- _What you need to do_
Skip the images and copy each record exactly as written.

- _Data extract_
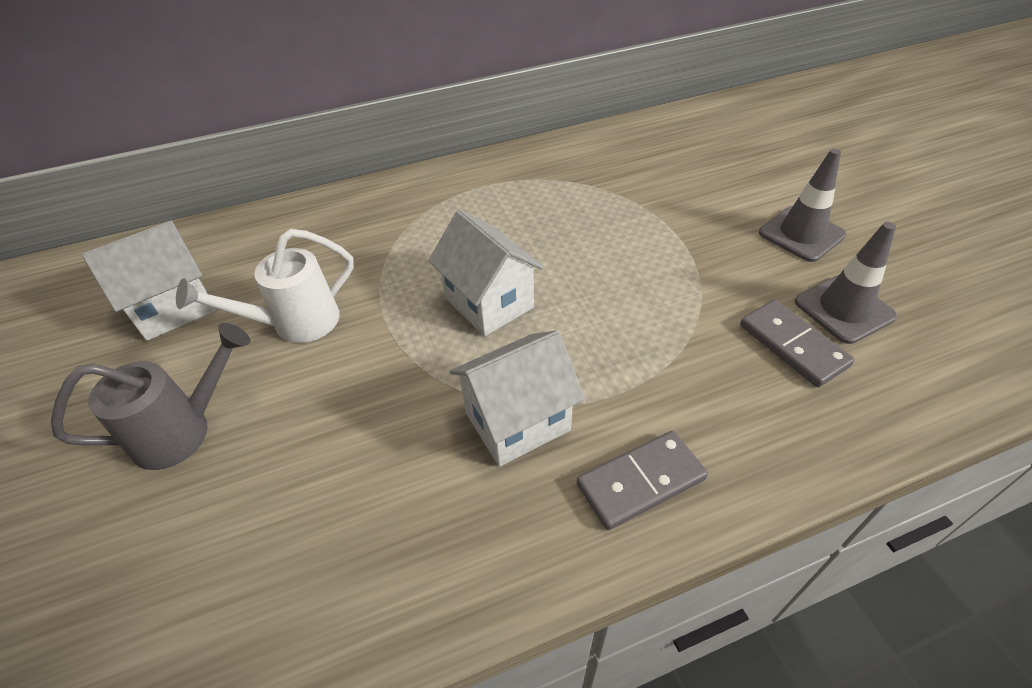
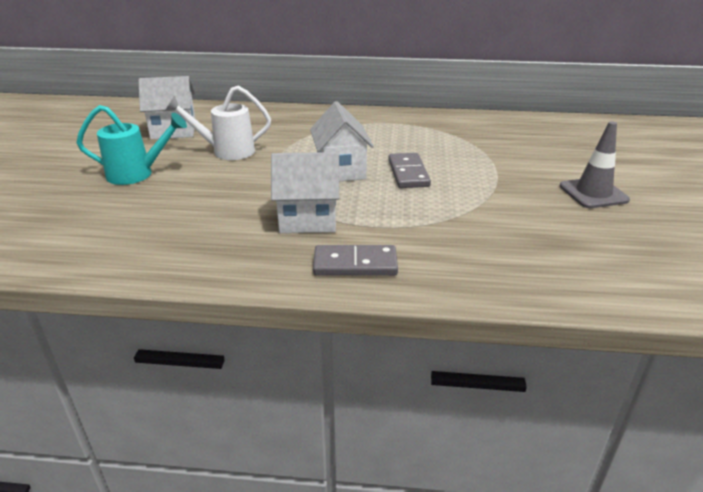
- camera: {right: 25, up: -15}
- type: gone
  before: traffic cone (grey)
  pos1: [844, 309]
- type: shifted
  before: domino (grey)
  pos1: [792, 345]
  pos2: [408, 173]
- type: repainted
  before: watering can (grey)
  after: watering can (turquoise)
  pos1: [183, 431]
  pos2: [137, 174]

- _Output for this exercise_
- camera: {right: 25, up: -15}
- type: gone
  before: traffic cone (grey)
  pos1: [844, 309]
- type: shifted
  before: domino (grey)
  pos1: [792, 345]
  pos2: [408, 173]
- type: repainted
  before: watering can (grey)
  after: watering can (turquoise)
  pos1: [183, 431]
  pos2: [137, 174]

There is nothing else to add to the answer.